━━━ Records to use ━━━

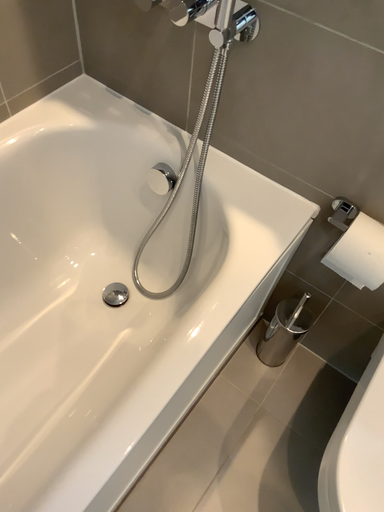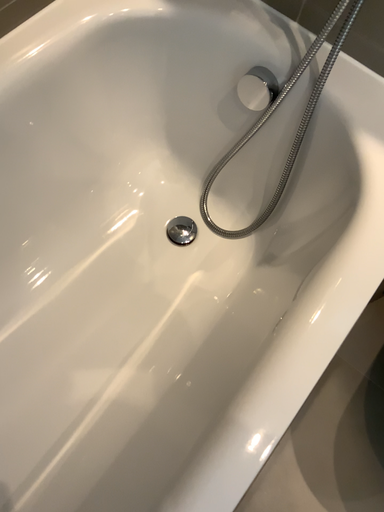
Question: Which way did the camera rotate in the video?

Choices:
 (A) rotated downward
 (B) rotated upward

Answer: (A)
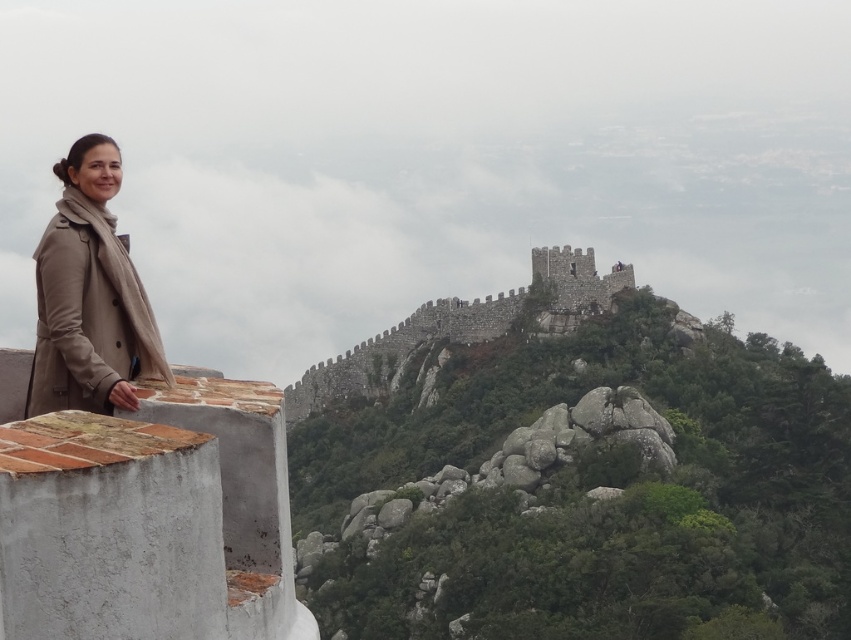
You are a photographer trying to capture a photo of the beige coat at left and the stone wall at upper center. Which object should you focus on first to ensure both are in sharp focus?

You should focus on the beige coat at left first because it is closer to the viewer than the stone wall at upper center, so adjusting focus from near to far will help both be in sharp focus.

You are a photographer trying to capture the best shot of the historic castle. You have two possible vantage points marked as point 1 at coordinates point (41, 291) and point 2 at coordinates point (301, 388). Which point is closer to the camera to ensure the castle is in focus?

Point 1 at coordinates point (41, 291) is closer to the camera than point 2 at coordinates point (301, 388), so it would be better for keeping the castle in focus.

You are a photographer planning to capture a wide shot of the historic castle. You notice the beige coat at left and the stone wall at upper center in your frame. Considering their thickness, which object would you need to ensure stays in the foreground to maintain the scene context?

━━━

### [Instructions for the task]
Which lines above contain the string "rotated"? List each of them in full.

### [Exercise answer]
 (A) rotated downward
 (B) rotated upward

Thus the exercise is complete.